◆ To do ◆
In the listing below, start your output at the line with "Q102: NMOS BSS138" and end it after the line with "R2: none -> 180 (BUS_A, BUS_B)", copying every line exactly.

• • • • •

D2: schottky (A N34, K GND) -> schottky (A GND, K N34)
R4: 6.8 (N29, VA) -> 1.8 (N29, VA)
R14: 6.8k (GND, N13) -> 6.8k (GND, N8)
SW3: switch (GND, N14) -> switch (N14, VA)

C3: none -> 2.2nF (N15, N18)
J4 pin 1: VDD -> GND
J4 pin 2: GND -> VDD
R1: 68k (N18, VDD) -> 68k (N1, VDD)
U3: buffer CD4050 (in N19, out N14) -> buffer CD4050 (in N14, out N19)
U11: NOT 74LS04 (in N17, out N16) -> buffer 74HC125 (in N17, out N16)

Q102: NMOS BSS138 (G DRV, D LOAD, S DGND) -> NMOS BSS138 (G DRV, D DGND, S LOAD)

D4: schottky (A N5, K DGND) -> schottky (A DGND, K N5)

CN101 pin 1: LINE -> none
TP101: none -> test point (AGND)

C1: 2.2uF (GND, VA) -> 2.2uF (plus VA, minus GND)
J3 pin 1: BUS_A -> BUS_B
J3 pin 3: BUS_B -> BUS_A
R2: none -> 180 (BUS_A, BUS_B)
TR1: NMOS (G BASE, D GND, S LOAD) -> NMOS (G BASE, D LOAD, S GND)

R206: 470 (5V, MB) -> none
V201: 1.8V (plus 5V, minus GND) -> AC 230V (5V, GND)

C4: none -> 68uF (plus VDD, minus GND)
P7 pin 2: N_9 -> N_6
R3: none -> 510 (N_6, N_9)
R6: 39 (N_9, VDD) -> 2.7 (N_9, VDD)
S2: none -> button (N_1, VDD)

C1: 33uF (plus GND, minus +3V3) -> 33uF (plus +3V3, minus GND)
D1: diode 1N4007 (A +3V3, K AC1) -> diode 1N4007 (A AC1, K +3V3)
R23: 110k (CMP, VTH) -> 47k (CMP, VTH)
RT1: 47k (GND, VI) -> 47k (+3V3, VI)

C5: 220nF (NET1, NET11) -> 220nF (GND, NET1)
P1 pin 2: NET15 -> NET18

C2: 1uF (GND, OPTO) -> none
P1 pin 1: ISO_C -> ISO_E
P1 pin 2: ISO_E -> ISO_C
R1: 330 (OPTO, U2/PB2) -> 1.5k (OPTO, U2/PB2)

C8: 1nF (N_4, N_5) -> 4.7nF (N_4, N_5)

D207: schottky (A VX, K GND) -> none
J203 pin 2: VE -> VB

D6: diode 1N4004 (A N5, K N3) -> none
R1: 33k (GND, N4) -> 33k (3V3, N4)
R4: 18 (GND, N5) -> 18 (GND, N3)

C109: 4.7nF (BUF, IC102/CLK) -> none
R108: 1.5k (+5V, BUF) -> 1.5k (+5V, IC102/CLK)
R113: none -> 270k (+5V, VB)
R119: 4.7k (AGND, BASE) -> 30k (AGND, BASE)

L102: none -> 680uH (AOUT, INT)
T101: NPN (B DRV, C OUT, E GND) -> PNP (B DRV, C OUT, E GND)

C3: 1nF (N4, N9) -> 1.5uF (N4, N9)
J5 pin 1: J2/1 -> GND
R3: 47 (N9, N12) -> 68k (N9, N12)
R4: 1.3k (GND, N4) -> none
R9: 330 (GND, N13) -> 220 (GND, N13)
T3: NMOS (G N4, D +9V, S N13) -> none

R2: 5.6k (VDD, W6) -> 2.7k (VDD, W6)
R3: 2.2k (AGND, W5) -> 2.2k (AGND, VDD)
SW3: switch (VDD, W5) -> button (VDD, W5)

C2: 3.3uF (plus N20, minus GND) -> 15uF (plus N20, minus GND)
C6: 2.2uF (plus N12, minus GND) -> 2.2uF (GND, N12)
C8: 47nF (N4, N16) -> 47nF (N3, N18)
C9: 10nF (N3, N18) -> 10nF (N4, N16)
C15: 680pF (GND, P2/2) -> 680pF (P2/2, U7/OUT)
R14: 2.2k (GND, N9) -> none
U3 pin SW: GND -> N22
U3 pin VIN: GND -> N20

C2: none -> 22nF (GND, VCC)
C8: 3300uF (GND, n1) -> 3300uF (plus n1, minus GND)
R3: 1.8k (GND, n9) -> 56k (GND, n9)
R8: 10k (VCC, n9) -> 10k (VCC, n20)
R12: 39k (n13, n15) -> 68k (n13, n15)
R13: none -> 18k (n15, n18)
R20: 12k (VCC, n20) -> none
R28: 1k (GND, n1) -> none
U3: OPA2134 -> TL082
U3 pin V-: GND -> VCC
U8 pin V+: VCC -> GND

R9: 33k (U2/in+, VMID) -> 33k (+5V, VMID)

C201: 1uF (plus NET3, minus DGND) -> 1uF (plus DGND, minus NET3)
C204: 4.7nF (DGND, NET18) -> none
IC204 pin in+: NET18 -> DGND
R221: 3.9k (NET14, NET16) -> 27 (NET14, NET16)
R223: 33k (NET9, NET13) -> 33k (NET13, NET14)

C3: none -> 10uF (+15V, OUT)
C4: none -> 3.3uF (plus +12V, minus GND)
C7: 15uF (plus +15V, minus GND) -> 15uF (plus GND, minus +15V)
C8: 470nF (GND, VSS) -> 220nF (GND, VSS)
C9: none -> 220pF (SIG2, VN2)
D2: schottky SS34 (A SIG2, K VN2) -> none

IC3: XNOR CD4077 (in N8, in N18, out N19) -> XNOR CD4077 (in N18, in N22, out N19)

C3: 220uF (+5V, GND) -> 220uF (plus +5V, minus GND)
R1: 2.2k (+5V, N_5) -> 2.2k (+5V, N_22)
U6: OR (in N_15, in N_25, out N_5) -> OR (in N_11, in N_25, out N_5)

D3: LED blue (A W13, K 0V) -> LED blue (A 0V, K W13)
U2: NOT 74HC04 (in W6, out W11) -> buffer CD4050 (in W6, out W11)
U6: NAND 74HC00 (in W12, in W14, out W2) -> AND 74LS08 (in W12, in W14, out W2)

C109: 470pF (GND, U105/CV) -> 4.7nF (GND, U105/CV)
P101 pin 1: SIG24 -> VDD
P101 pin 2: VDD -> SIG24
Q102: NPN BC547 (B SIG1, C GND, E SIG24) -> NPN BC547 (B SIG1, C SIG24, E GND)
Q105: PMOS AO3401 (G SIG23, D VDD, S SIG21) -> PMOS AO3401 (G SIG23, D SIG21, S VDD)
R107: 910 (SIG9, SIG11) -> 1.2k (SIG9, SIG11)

• • • • •

◆ Solved exercise ◆
Q102: NMOS BSS138 (G DRV, D LOAD, S DGND) -> NMOS BSS138 (G DRV, D DGND, S LOAD)

D4: schottky (A N5, K DGND) -> schottky (A DGND, K N5)

CN101 pin 1: LINE -> none
TP101: none -> test point (AGND)

C1: 2.2uF (GND, VA) -> 2.2uF (plus VA, minus GND)
J3 pin 1: BUS_A -> BUS_B
J3 pin 3: BUS_B -> BUS_A
R2: none -> 180 (BUS_A, BUS_B)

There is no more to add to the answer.